**What the exercise asks**.
Exclude all pictures from your copy of the data below, which should otherwise match exactly.
Raw data Start Marker
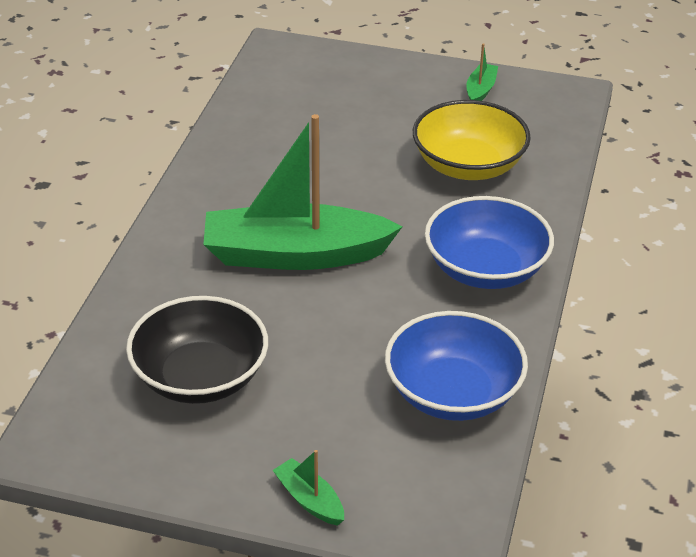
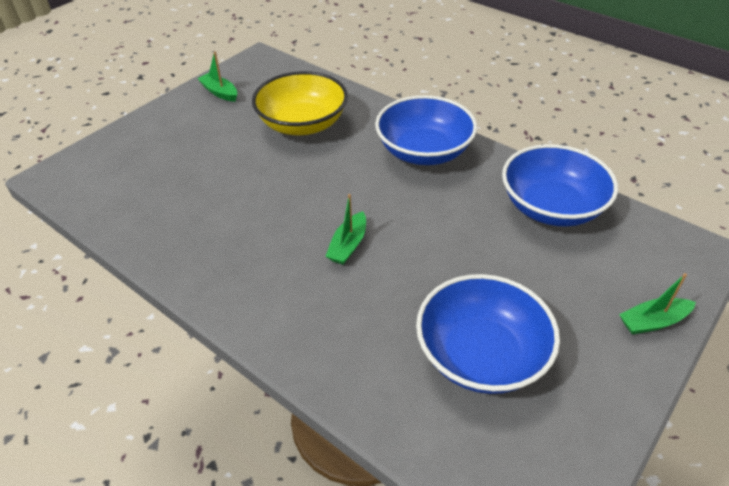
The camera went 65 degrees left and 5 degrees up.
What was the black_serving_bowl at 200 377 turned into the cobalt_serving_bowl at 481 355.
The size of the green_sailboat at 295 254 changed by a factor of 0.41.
Raw data End Marker
**Solution to the exercise**.
The camera went 65 degrees left and 5 degrees up.
What was the black_serving_bowl at 200 377 turned into the cobalt_serving_bowl at 481 355.
The size of the green_sailboat at 295 254 changed by a factor of 0.41.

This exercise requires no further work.